**TASK DATA**.

☆ ☆ ☆

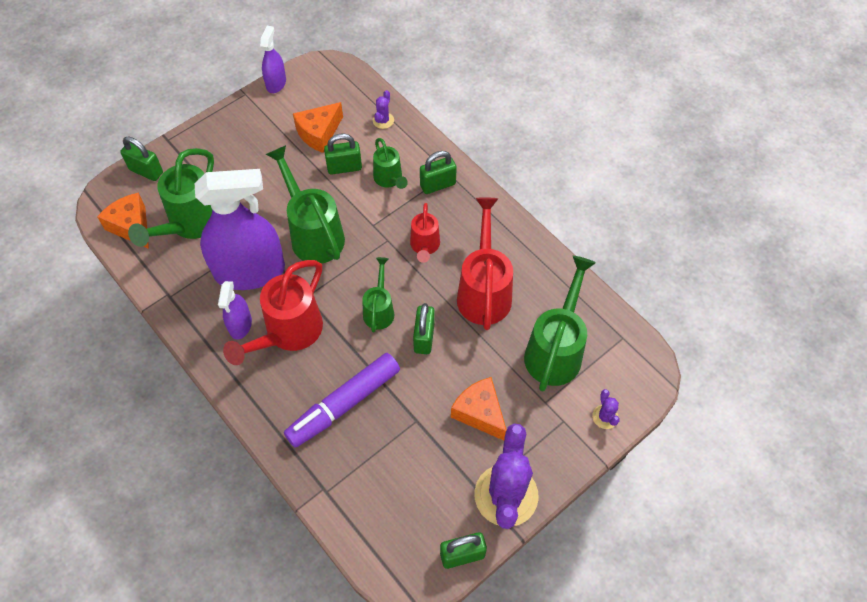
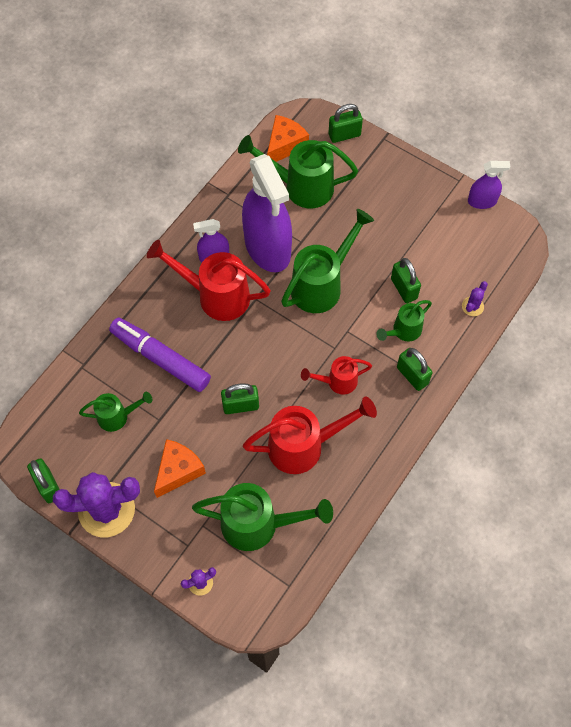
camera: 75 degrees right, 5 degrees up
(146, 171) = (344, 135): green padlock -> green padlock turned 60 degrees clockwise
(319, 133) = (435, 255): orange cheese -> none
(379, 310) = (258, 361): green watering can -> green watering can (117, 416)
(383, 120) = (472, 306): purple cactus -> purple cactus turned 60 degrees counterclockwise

☆ ☆ ☆

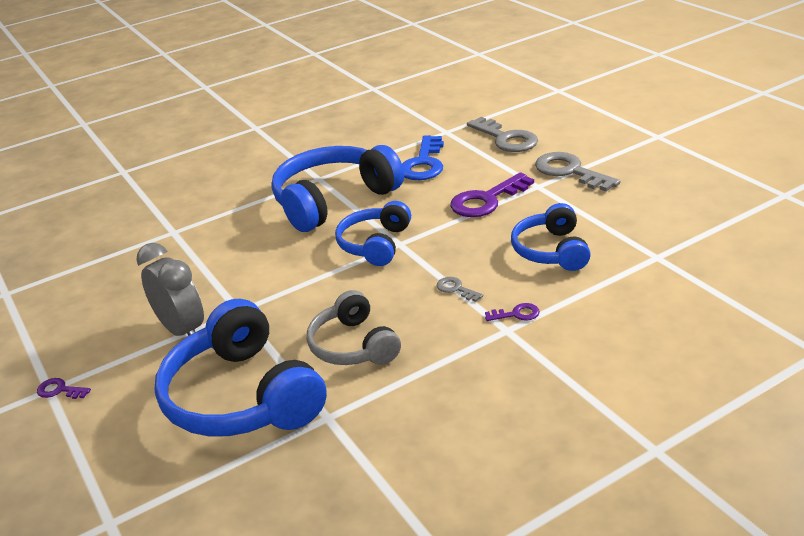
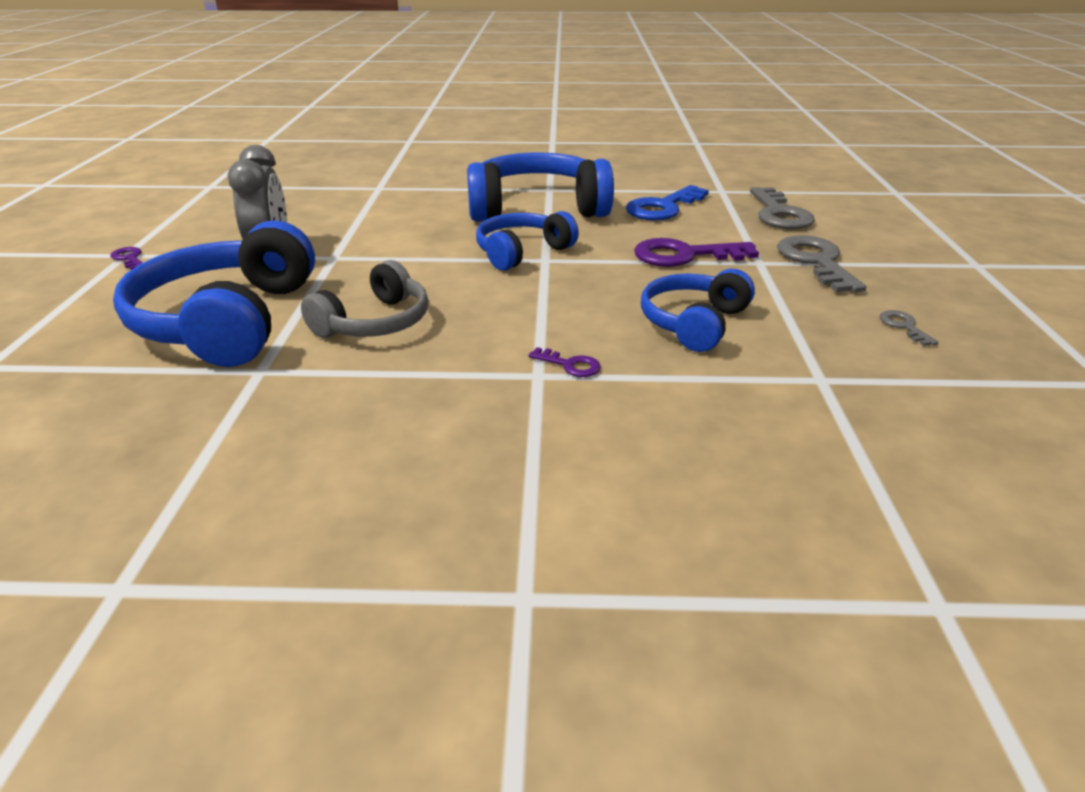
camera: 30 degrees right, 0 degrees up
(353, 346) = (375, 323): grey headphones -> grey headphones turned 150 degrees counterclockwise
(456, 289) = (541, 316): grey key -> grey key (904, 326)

☆ ☆ ☆

**DIRECTIONS**. Tally the lines above containing "counterclockwise". Number only.

**ANSWER FOR THE TASK**. 2